Exercise prompt: Go through the entries one line at a time, and gather every line that has the word "pink".

Data listing:
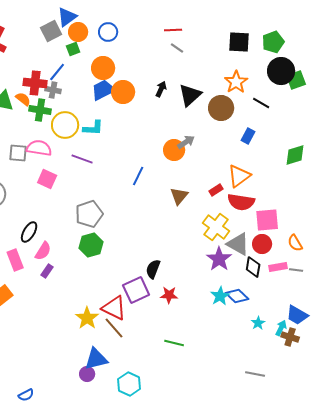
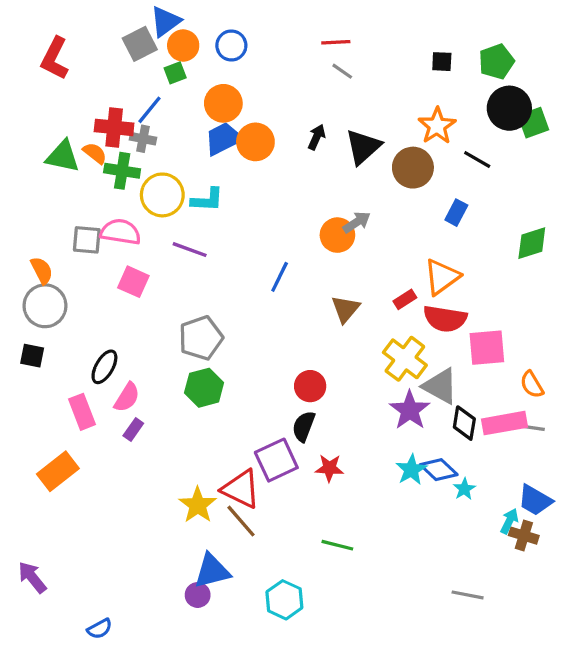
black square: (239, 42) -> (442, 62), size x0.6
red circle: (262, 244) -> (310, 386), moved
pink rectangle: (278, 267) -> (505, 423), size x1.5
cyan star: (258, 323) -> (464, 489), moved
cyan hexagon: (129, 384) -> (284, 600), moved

--

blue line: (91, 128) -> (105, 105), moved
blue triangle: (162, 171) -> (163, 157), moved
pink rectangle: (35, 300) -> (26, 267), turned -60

* * *

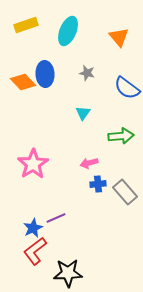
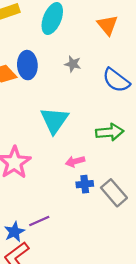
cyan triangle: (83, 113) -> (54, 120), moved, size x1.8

Exercise response:
pink rectangle: (278, 267) -> (505, 423), size x1.5
pink rectangle: (35, 300) -> (26, 267), turned -60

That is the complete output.